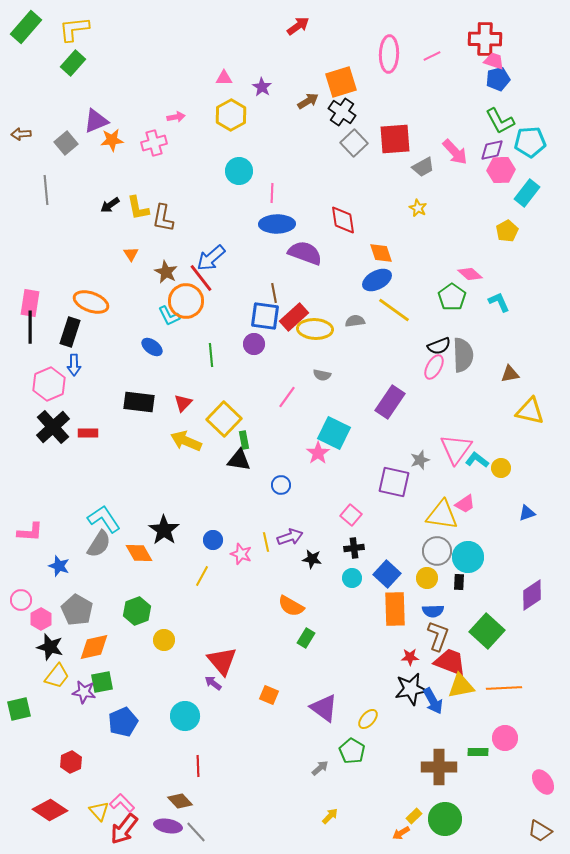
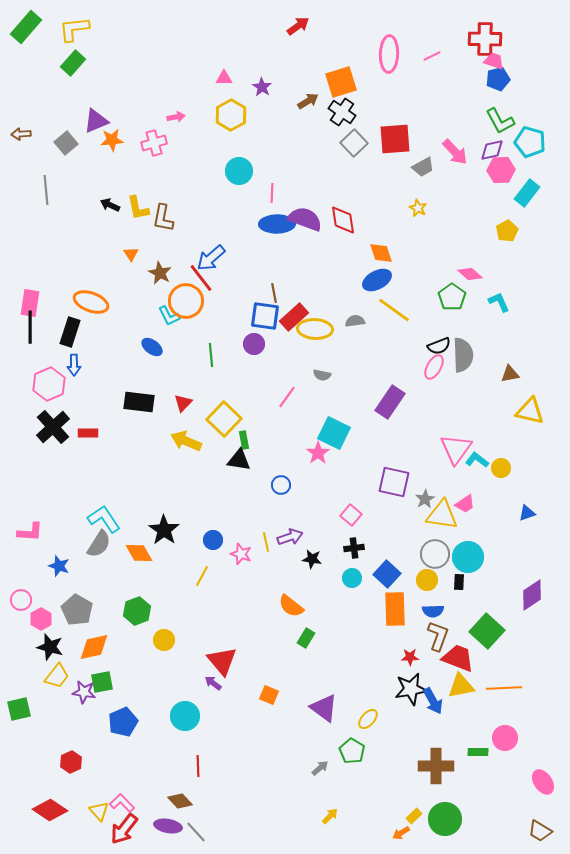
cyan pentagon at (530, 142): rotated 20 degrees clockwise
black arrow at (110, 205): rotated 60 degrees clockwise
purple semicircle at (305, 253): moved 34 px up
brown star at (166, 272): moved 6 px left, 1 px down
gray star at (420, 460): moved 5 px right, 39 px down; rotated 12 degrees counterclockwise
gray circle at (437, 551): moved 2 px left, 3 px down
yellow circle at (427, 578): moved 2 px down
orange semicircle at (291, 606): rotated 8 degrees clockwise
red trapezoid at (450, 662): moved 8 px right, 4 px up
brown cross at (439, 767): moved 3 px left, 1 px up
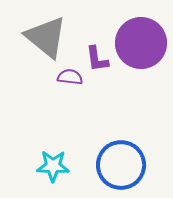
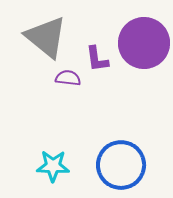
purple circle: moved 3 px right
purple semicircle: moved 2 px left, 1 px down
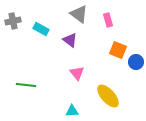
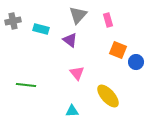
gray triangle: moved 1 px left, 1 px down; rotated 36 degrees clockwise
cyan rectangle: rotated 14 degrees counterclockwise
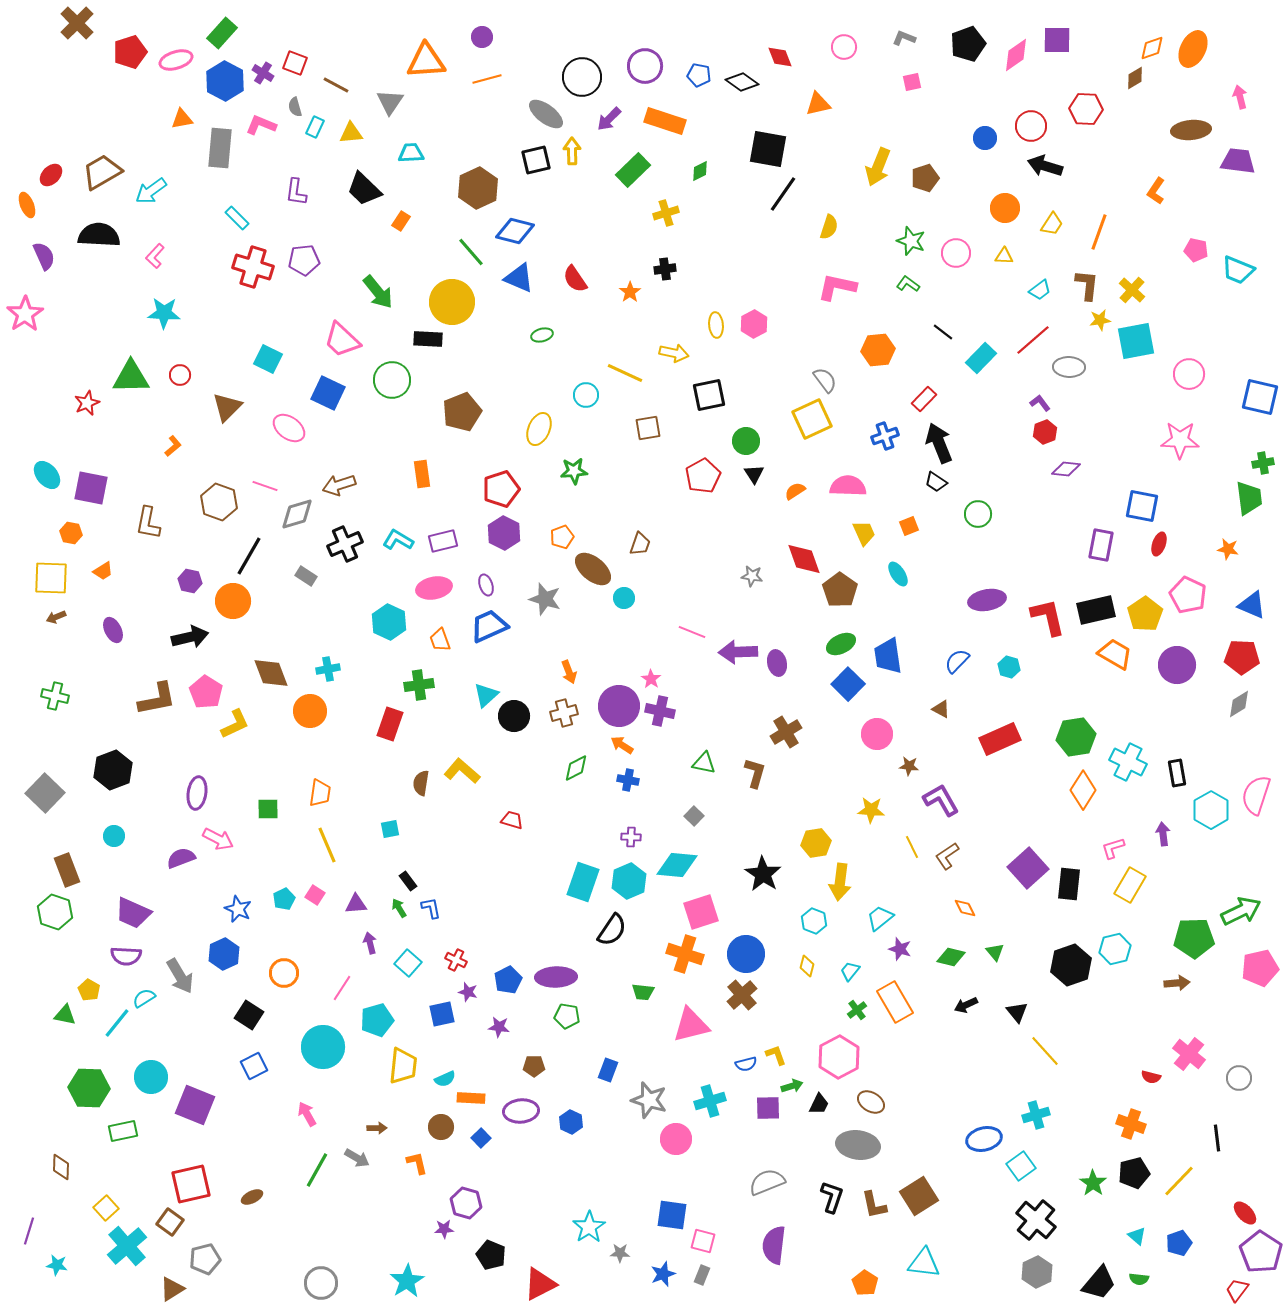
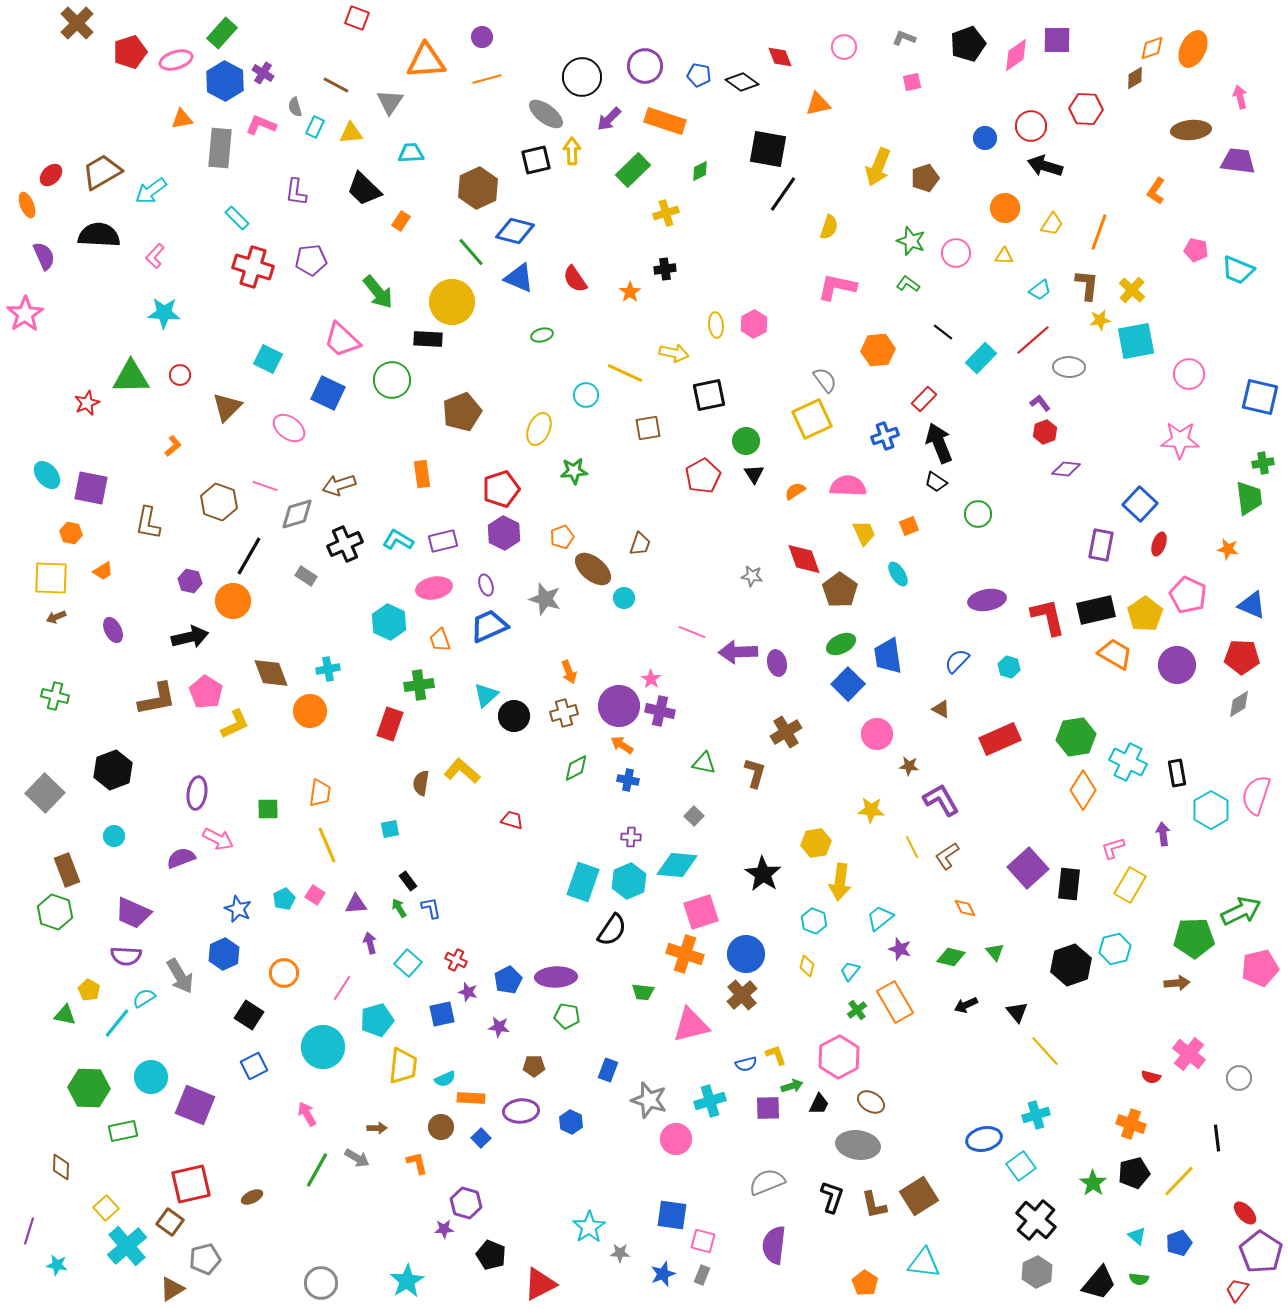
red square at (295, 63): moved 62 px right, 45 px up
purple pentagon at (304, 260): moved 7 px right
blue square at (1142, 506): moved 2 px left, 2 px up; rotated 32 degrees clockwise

#### EXERCISE DETAILS
When you copy the records above, keep every word exact and drop the pictures.

#### EXERCISE RESULT
cyan pentagon at (530, 142): rotated 20 degrees clockwise
black arrow at (110, 205): rotated 60 degrees clockwise
purple semicircle at (305, 253): moved 34 px up
brown star at (166, 272): moved 6 px left, 1 px down
gray star at (420, 460): moved 5 px right, 39 px down; rotated 12 degrees counterclockwise
gray circle at (437, 551): moved 2 px left, 3 px down
yellow circle at (427, 578): moved 2 px down
orange semicircle at (291, 606): rotated 8 degrees clockwise
red trapezoid at (450, 662): moved 8 px right, 4 px up
brown cross at (439, 767): moved 3 px left, 1 px up
purple circle: moved 3 px right
purple semicircle: moved 2 px left, 1 px down
gray triangle: moved 1 px left, 1 px down; rotated 36 degrees clockwise
cyan rectangle: rotated 14 degrees counterclockwise
red square at (295, 63): moved 62 px right, 45 px up
purple pentagon at (304, 260): moved 7 px right
blue square at (1142, 506): moved 2 px left, 2 px up; rotated 32 degrees clockwise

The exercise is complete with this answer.